Input for this task ::
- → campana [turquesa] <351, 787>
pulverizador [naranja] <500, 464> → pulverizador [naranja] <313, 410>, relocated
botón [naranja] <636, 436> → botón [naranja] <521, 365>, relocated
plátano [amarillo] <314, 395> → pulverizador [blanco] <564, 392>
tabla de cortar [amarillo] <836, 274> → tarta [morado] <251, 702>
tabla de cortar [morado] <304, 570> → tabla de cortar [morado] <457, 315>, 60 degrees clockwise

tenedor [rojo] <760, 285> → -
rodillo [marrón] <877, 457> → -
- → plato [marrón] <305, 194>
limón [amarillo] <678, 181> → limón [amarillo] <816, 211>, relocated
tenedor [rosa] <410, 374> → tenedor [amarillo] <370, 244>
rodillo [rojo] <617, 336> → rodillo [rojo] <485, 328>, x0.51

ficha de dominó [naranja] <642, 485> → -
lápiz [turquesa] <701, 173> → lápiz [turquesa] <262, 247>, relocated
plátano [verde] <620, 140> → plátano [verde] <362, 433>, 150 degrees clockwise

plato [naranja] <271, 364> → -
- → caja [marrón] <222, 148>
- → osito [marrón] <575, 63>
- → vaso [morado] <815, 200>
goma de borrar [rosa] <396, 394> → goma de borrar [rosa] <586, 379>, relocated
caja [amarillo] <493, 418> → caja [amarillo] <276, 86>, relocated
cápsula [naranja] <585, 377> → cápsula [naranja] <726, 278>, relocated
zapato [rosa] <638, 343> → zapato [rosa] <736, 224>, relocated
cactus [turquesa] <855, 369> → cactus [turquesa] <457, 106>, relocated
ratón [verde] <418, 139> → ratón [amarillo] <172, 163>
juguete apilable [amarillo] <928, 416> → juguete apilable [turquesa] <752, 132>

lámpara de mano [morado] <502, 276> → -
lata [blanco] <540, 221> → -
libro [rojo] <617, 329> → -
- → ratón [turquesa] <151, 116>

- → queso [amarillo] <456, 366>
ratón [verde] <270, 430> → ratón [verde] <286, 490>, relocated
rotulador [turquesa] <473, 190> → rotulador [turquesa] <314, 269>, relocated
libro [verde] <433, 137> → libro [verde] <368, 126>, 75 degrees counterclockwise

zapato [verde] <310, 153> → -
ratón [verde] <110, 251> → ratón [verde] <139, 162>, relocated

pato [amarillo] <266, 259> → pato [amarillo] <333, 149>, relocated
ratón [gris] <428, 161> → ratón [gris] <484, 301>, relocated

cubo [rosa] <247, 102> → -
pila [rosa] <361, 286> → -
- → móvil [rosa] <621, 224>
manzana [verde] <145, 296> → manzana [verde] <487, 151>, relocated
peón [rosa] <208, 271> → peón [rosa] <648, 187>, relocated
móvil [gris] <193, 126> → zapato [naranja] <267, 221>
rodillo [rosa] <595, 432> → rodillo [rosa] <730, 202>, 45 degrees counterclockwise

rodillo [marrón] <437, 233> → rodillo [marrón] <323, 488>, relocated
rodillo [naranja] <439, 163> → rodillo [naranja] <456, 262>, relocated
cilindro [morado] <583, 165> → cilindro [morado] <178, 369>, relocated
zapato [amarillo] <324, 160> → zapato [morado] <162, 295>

Problem ::
From the first line of the listing above through the line that contains "plátano [amarillo] <314, 395>", retype every line exactly, and write nothing else.

Solution to the problem ::
- → campana [turquesa] <351, 787>
pulverizador [naranja] <500, 464> → pulverizador [naranja] <313, 410>, relocated
botón [naranja] <636, 436> → botón [naranja] <521, 365>, relocated
plátano [amarillo] <314, 395> → pulverizador [blanco] <564, 392>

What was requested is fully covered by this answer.